## WHAT THE EXERCISE ASKS:
Substitute "centerline" for every "centreline" in the items below, leaving all other text unchanged.
==== SUPPLIED MATERIAL
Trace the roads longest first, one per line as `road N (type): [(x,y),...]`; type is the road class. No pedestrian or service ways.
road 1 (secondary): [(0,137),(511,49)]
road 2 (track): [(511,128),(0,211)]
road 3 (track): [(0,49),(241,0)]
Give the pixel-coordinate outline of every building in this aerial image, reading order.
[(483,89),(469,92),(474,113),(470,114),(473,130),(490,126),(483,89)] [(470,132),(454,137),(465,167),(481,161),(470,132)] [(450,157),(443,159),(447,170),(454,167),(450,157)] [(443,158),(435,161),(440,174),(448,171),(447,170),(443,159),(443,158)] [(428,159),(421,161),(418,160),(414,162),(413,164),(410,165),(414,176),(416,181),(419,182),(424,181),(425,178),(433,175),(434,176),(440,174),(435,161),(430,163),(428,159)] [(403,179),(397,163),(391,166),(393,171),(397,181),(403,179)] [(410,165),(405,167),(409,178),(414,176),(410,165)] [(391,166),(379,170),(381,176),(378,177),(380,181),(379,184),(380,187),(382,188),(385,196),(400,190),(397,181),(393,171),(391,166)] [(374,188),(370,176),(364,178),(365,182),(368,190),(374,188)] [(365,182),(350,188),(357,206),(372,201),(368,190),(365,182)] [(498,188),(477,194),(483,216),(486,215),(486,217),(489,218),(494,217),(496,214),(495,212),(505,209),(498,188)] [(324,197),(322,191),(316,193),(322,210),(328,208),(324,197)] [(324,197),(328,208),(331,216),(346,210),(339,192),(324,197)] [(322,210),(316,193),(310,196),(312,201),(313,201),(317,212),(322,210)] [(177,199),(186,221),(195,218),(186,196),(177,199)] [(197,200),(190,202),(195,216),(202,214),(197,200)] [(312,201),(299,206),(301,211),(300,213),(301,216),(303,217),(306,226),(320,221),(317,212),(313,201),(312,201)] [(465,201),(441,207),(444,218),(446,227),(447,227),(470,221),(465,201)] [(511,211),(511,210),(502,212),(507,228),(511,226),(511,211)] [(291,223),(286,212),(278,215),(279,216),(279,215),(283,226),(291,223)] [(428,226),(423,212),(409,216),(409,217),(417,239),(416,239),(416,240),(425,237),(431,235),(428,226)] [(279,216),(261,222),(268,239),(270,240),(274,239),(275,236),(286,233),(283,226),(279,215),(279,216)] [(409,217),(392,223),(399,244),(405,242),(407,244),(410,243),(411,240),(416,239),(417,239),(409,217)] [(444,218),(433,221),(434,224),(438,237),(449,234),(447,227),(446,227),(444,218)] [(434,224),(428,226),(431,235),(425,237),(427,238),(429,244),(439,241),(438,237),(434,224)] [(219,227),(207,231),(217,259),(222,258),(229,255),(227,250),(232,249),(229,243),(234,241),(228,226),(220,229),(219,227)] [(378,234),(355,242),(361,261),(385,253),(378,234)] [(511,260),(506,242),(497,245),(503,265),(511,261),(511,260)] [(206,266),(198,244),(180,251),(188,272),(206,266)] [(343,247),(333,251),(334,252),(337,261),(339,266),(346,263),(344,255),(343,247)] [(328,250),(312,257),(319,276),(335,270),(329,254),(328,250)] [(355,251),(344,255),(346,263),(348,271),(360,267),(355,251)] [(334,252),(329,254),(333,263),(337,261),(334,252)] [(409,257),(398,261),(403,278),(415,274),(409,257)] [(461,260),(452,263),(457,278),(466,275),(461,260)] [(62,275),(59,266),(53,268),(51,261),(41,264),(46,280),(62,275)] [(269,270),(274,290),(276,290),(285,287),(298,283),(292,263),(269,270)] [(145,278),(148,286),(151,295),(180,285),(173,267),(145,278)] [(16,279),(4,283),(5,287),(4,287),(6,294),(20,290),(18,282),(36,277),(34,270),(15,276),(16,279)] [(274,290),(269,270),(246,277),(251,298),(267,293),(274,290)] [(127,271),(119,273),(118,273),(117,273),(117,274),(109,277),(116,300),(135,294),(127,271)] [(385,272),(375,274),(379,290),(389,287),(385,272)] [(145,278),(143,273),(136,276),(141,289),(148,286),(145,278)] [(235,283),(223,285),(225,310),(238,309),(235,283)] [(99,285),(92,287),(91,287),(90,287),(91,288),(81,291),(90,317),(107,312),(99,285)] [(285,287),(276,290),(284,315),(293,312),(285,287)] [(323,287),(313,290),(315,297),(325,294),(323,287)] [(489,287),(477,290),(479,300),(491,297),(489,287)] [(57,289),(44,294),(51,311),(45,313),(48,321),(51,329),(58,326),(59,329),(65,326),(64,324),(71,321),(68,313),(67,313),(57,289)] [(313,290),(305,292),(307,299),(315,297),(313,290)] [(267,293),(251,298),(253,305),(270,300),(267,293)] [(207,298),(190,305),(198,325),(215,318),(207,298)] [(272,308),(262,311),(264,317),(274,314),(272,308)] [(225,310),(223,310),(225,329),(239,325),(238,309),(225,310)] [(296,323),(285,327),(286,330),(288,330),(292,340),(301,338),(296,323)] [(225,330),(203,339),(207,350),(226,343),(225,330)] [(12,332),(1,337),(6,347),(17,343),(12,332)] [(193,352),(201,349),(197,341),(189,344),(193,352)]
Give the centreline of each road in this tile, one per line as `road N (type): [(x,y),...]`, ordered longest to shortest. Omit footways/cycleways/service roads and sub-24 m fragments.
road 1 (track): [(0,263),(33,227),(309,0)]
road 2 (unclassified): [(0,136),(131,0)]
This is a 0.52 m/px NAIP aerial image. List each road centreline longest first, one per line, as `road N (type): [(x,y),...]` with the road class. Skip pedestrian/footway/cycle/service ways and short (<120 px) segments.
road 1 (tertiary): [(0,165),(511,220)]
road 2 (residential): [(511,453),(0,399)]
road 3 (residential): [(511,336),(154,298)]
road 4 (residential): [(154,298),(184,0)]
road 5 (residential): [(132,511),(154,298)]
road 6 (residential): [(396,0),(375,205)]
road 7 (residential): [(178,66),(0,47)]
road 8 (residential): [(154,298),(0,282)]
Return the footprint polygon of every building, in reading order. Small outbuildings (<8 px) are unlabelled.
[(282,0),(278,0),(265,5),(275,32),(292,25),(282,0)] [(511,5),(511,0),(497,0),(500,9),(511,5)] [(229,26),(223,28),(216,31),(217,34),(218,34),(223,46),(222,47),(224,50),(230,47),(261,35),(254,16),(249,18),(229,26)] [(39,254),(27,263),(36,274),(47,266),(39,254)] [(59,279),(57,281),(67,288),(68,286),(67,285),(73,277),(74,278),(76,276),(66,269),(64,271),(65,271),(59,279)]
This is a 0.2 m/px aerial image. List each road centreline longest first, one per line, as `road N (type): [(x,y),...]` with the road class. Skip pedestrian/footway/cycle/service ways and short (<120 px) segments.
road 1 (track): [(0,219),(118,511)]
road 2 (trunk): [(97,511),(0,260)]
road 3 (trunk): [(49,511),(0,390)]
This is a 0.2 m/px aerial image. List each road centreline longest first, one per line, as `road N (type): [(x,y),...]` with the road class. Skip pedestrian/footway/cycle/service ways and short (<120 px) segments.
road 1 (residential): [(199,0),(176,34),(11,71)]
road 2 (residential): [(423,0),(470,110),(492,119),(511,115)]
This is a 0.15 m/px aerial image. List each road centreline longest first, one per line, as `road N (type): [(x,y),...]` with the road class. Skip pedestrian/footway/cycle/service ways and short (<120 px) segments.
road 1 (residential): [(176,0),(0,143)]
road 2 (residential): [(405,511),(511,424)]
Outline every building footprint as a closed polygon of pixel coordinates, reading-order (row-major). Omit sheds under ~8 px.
========
## REPLY:
Trace the roads longest first, one per line as `road N (type): [(x,y),...]`; type is the road class. No pedestrian or service ways.
road 1 (secondary): [(0,137),(511,49)]
road 2 (track): [(511,128),(0,211)]
road 3 (track): [(0,49),(241,0)]
Give the pixel-coordinate outline of every building in this aerial image, reading order.
[(483,89),(469,92),(474,113),(470,114),(473,130),(490,126),(483,89)] [(470,132),(454,137),(465,167),(481,161),(470,132)] [(450,157),(443,159),(447,170),(454,167),(450,157)] [(443,158),(435,161),(440,174),(448,171),(447,170),(443,159),(443,158)] [(428,159),(421,161),(418,160),(414,162),(413,164),(410,165),(414,176),(416,181),(419,182),(424,181),(425,178),(433,175),(434,176),(440,174),(435,161),(430,163),(428,159)] [(403,179),(397,163),(391,166),(393,171),(397,181),(403,179)] [(410,165),(405,167),(409,178),(414,176),(410,165)] [(391,166),(379,170),(381,176),(378,177),(380,181),(379,184),(380,187),(382,188),(385,196),(400,190),(397,181),(393,171),(391,166)] [(374,188),(370,176),(364,178),(365,182),(368,190),(374,188)] [(365,182),(350,188),(357,206),(372,201),(368,190),(365,182)] [(498,188),(477,194),(483,216),(486,215),(486,217),(489,218),(494,217),(496,214),(495,212),(505,209),(498,188)] [(324,197),(322,191),(316,193),(322,210),(328,208),(324,197)] [(324,197),(328,208),(331,216),(346,210),(339,192),(324,197)] [(322,210),(316,193),(310,196),(312,201),(313,201),(317,212),(322,210)] [(177,199),(186,221),(195,218),(186,196),(177,199)] [(197,200),(190,202),(195,216),(202,214),(197,200)] [(312,201),(299,206),(301,211),(300,213),(301,216),(303,217),(306,226),(320,221),(317,212),(313,201),(312,201)] [(465,201),(441,207),(444,218),(446,227),(447,227),(470,221),(465,201)] [(511,211),(511,210),(502,212),(507,228),(511,226),(511,211)] [(291,223),(286,212),(278,215),(279,216),(279,215),(283,226),(291,223)] [(428,226),(423,212),(409,216),(409,217),(417,239),(416,239),(416,240),(425,237),(431,235),(428,226)] [(279,216),(261,222),(268,239),(270,240),(274,239),(275,236),(286,233),(283,226),(279,215),(279,216)] [(409,217),(392,223),(399,244),(405,242),(407,244),(410,243),(411,240),(416,239),(417,239),(409,217)] [(444,218),(433,221),(434,224),(438,237),(449,234),(447,227),(446,227),(444,218)] [(434,224),(428,226),(431,235),(425,237),(427,238),(429,244),(439,241),(438,237),(434,224)] [(219,227),(207,231),(217,259),(222,258),(229,255),(227,250),(232,249),(229,243),(234,241),(228,226),(220,229),(219,227)] [(378,234),(355,242),(361,261),(385,253),(378,234)] [(511,260),(506,242),(497,245),(503,265),(511,261),(511,260)] [(206,266),(198,244),(180,251),(188,272),(206,266)] [(343,247),(333,251),(334,252),(337,261),(339,266),(346,263),(344,255),(343,247)] [(328,250),(312,257),(319,276),(335,270),(329,254),(328,250)] [(355,251),(344,255),(346,263),(348,271),(360,267),(355,251)] [(334,252),(329,254),(333,263),(337,261),(334,252)] [(409,257),(398,261),(403,278),(415,274),(409,257)] [(461,260),(452,263),(457,278),(466,275),(461,260)] [(62,275),(59,266),(53,268),(51,261),(41,264),(46,280),(62,275)] [(269,270),(274,290),(276,290),(285,287),(298,283),(292,263),(269,270)] [(145,278),(148,286),(151,295),(180,285),(173,267),(145,278)] [(16,279),(4,283),(5,287),(4,287),(6,294),(20,290),(18,282),(36,277),(34,270),(15,276),(16,279)] [(274,290),(269,270),(246,277),(251,298),(267,293),(274,290)] [(127,271),(119,273),(118,273),(117,273),(117,274),(109,277),(116,300),(135,294),(127,271)] [(385,272),(375,274),(379,290),(389,287),(385,272)] [(145,278),(143,273),(136,276),(141,289),(148,286),(145,278)] [(235,283),(223,285),(225,310),(238,309),(235,283)] [(99,285),(92,287),(91,287),(90,287),(91,288),(81,291),(90,317),(107,312),(99,285)] [(285,287),(276,290),(284,315),(293,312),(285,287)] [(323,287),(313,290),(315,297),(325,294),(323,287)] [(489,287),(477,290),(479,300),(491,297),(489,287)] [(57,289),(44,294),(51,311),(45,313),(48,321),(51,329),(58,326),(59,329),(65,326),(64,324),(71,321),(68,313),(67,313),(57,289)] [(313,290),(305,292),(307,299),(315,297),(313,290)] [(267,293),(251,298),(253,305),(270,300),(267,293)] [(207,298),(190,305),(198,325),(215,318),(207,298)] [(272,308),(262,311),(264,317),(274,314),(272,308)] [(225,310),(223,310),(225,329),(239,325),(238,309),(225,310)] [(296,323),(285,327),(286,330),(288,330),(292,340),(301,338),(296,323)] [(225,330),(203,339),(207,350),(226,343),(225,330)] [(12,332),(1,337),(6,347),(17,343),(12,332)] [(193,352),(201,349),(197,341),(189,344),(193,352)]
Give the centerline of each road in this tile, one per line as `road N (type): [(x,y),...]`, ordered longest to shortest. Omit footways/cycleways/service roads and sub-24 m fragments.
road 1 (track): [(0,263),(33,227),(309,0)]
road 2 (unclassified): [(0,136),(131,0)]
This is a 0.52 m/px NAIP aerial image. List each road centerline longest first, one per line, as `road N (type): [(x,y),...]` with the road class. Skip pedestrian/footway/cycle/service ways and short (<120 px) segments.
road 1 (tertiary): [(0,165),(511,220)]
road 2 (residential): [(511,453),(0,399)]
road 3 (residential): [(511,336),(154,298)]
road 4 (residential): [(154,298),(184,0)]
road 5 (residential): [(132,511),(154,298)]
road 6 (residential): [(396,0),(375,205)]
road 7 (residential): [(178,66),(0,47)]
road 8 (residential): [(154,298),(0,282)]
Return the footprint polygon of every building, in reading order. Small outbuildings (<8 px) are unlabelled.
[(282,0),(278,0),(265,5),(275,32),(292,25),(282,0)] [(511,5),(511,0),(497,0),(500,9),(511,5)] [(229,26),(223,28),(216,31),(217,34),(218,34),(223,46),(222,47),(224,50),(230,47),(261,35),(254,16),(249,18),(229,26)] [(39,254),(27,263),(36,274),(47,266),(39,254)] [(59,279),(57,281),(67,288),(68,286),(67,285),(73,277),(74,278),(76,276),(66,269),(64,271),(65,271),(59,279)]
This is a 0.2 m/px aerial image. List each road centerline longest first, one per line, as `road N (type): [(x,y),...]` with the road class. Skip pedestrian/footway/cycle/service ways and short (<120 px) segments.
road 1 (track): [(0,219),(118,511)]
road 2 (trunk): [(97,511),(0,260)]
road 3 (trunk): [(49,511),(0,390)]
This is a 0.2 m/px aerial image. List each road centerline longest first, one per line, as `road N (type): [(x,y),...]` with the road class. Skip pedestrian/footway/cycle/service ways and short (<120 px) segments.
road 1 (residential): [(199,0),(176,34),(11,71)]
road 2 (residential): [(423,0),(470,110),(492,119),(511,115)]
This is a 0.15 m/px aerial image. List each road centerline longest first, one per line, as `road N (type): [(x,y),...]` with the road class. Skip pedestrian/footway/cycle/service ways and short (<120 px) segments.
road 1 (residential): [(176,0),(0,143)]
road 2 (residential): [(405,511),(511,424)]
Outline every building footprint as a closed polygon of pixel coordinates, reading-order (row-major). Omit sheds under ~8 px.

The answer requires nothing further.